### The records
------------------------------------------------------------------------

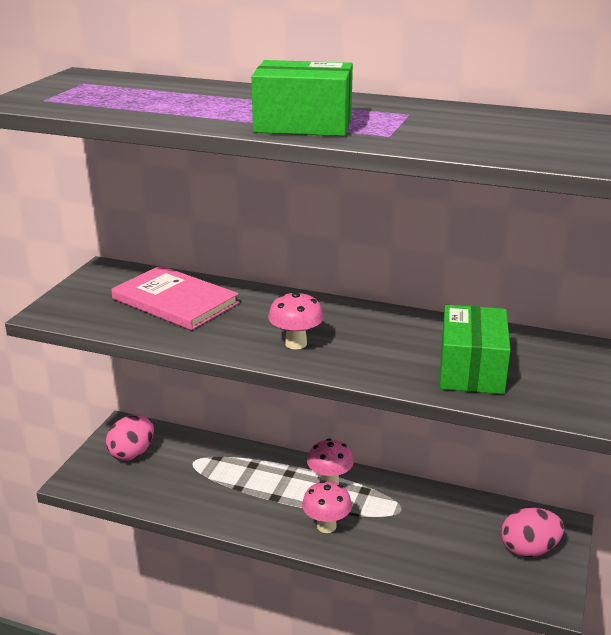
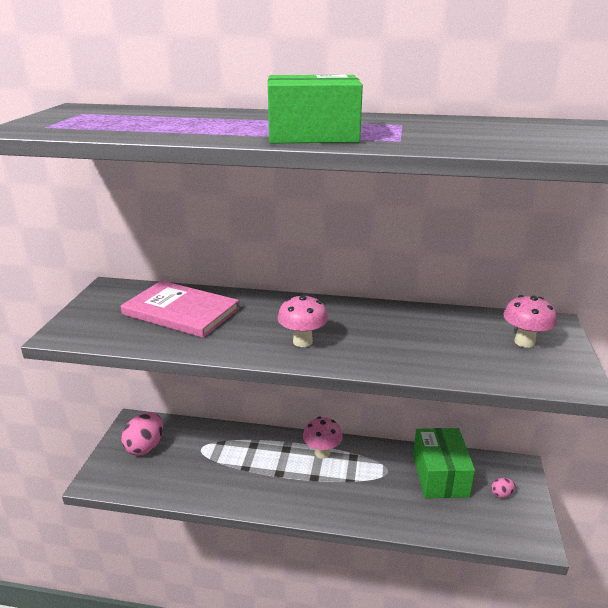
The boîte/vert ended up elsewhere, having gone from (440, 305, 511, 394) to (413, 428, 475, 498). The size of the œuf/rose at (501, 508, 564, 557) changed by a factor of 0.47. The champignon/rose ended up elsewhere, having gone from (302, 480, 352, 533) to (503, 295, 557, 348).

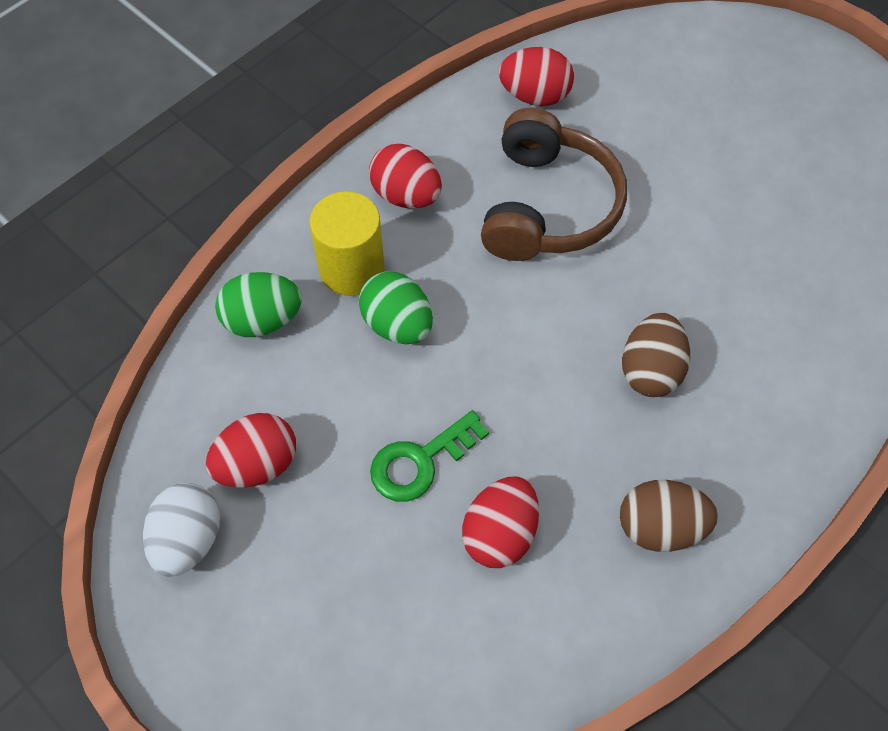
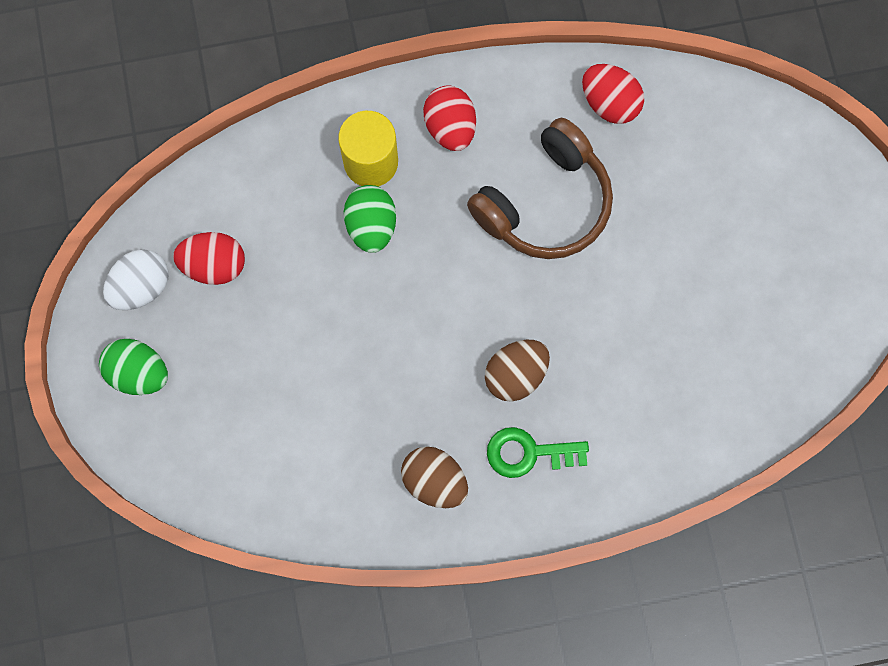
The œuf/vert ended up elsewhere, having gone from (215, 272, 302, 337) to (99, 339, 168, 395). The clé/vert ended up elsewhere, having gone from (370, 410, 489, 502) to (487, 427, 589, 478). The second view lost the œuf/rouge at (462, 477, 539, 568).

------------------------------------------------------------------------

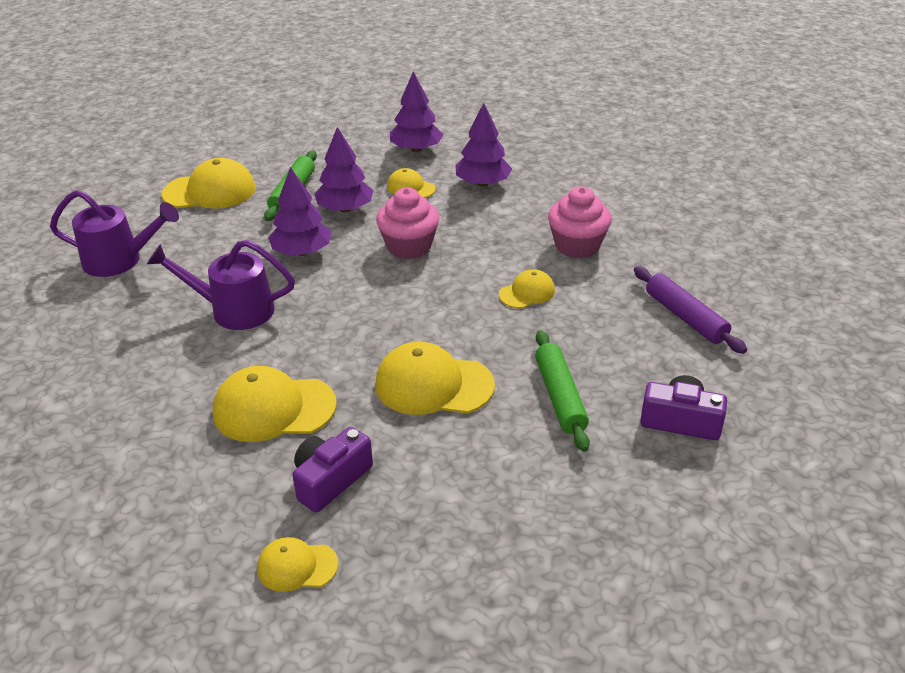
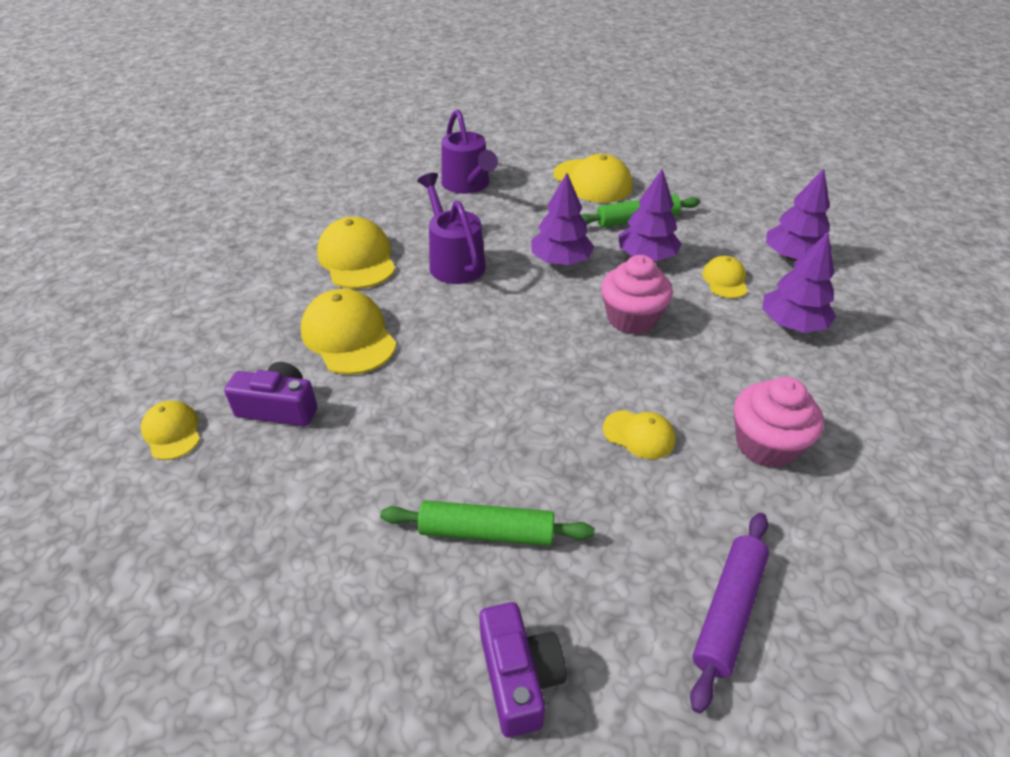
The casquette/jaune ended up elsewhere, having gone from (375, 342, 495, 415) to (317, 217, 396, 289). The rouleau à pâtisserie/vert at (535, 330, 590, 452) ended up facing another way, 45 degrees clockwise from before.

------------------------------------------------------------------------

### What to do
Look above for the line with "The boîte/vert ended" and the line with "The œuf/vert ended"; set down those two lines and all lines between them exactly, without pictures and without anything else.

### Result of the exercise
The boîte/vert ended up elsewhere, having gone from (440, 305, 511, 394) to (413, 428, 475, 498). The size of the œuf/rose at (501, 508, 564, 557) changed by a factor of 0.47. The champignon/rose ended up elsewhere, having gone from (302, 480, 352, 533) to (503, 295, 557, 348).

The œuf/vert ended up elsewhere, having gone from (215, 272, 302, 337) to (99, 339, 168, 395). The clé/vert ended up elsewhere, having gone from (370, 410, 489, 502) to (487, 427, 589, 478). The second view lost the œuf/rouge at (462, 477, 539, 568).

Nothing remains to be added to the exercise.